- WHAT YOU ARE ASKED TO DO
Once the line containing "JP1 pin 1: AGND -> N007" is found, set down that line and each one after it exactly, through the end of the entries.

- TASK MATERIAL

_ _ _

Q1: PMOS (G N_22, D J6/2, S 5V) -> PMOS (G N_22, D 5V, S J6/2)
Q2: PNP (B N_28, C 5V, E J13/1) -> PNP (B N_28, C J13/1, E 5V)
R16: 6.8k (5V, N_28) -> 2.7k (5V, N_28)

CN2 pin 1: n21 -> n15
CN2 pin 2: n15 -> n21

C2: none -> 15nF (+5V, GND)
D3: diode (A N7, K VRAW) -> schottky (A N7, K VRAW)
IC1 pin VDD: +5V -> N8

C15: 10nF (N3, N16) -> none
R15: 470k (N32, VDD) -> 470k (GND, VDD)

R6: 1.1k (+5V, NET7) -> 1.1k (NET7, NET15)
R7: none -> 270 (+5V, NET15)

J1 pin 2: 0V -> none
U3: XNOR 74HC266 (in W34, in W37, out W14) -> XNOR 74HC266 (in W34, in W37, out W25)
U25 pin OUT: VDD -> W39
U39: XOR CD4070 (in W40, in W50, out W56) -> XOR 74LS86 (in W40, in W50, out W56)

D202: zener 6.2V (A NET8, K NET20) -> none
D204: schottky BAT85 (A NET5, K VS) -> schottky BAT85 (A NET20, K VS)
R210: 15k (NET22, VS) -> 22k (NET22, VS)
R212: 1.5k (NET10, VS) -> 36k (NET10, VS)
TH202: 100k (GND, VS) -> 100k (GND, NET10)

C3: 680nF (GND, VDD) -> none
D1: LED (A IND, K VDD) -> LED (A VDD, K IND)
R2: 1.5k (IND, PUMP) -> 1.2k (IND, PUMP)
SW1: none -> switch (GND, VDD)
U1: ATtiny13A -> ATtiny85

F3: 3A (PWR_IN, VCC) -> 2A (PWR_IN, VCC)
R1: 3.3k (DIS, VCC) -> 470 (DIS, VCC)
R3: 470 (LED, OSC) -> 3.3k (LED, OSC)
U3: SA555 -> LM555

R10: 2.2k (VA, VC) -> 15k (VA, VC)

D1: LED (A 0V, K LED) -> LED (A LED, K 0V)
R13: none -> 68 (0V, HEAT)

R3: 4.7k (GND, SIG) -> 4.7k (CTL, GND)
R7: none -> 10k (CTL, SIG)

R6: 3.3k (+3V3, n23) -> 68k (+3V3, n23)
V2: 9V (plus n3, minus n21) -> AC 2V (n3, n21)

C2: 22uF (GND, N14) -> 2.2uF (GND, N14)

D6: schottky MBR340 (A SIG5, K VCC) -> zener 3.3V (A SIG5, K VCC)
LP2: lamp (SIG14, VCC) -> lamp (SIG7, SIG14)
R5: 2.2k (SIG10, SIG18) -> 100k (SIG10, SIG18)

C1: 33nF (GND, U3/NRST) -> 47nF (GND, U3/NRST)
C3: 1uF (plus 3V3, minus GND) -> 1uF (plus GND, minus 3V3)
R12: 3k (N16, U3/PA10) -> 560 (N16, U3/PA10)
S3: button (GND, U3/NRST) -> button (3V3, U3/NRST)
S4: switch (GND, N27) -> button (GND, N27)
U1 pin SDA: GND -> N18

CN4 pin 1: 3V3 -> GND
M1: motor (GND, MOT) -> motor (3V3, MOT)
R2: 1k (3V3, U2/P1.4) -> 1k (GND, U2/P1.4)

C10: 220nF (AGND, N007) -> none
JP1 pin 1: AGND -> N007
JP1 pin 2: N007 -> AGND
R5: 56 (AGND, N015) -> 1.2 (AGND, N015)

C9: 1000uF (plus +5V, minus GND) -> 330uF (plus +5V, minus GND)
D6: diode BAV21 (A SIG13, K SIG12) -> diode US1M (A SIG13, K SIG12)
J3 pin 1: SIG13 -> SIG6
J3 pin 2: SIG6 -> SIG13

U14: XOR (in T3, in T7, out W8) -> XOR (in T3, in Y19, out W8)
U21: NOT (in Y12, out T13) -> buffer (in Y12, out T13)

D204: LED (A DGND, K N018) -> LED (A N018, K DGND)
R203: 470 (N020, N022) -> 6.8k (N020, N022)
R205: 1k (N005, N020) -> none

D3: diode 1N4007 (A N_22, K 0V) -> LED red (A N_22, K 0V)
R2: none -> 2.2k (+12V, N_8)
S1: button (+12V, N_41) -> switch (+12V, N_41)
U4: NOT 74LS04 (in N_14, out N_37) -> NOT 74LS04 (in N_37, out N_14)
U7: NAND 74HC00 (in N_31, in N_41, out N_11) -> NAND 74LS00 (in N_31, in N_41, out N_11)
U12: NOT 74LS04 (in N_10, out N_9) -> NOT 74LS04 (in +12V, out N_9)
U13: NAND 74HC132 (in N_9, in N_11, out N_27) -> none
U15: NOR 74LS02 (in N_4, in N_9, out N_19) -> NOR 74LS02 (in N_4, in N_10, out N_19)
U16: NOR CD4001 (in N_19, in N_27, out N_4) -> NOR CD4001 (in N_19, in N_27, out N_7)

_ _ _

- ANSWER AREA
JP1 pin 1: AGND -> N007
JP1 pin 2: N007 -> AGND
R5: 56 (AGND, N015) -> 1.2 (AGND, N015)

C9: 1000uF (plus +5V, minus GND) -> 330uF (plus +5V, minus GND)
D6: diode BAV21 (A SIG13, K SIG12) -> diode US1M (A SIG13, K SIG12)
J3 pin 1: SIG13 -> SIG6
J3 pin 2: SIG6 -> SIG13

U14: XOR (in T3, in T7, out W8) -> XOR (in T3, in Y19, out W8)
U21: NOT (in Y12, out T13) -> buffer (in Y12, out T13)

D204: LED (A DGND, K N018) -> LED (A N018, K DGND)
R203: 470 (N020, N022) -> 6.8k (N020, N022)
R205: 1k (N005, N020) -> none

D3: diode 1N4007 (A N_22, K 0V) -> LED red (A N_22, K 0V)
R2: none -> 2.2k (+12V, N_8)
S1: button (+12V, N_41) -> switch (+12V, N_41)
U4: NOT 74LS04 (in N_14, out N_37) -> NOT 74LS04 (in N_37, out N_14)
U7: NAND 74HC00 (in N_31, in N_41, out N_11) -> NAND 74LS00 (in N_31, in N_41, out N_11)
U12: NOT 74LS04 (in N_10, out N_9) -> NOT 74LS04 (in +12V, out N_9)
U13: NAND 74HC132 (in N_9, in N_11, out N_27) -> none
U15: NOR 74LS02 (in N_4, in N_9, out N_19) -> NOR 74LS02 (in N_4, in N_10, out N_19)
U16: NOR CD4001 (in N_19, in N_27, out N_4) -> NOR CD4001 (in N_19, in N_27, out N_7)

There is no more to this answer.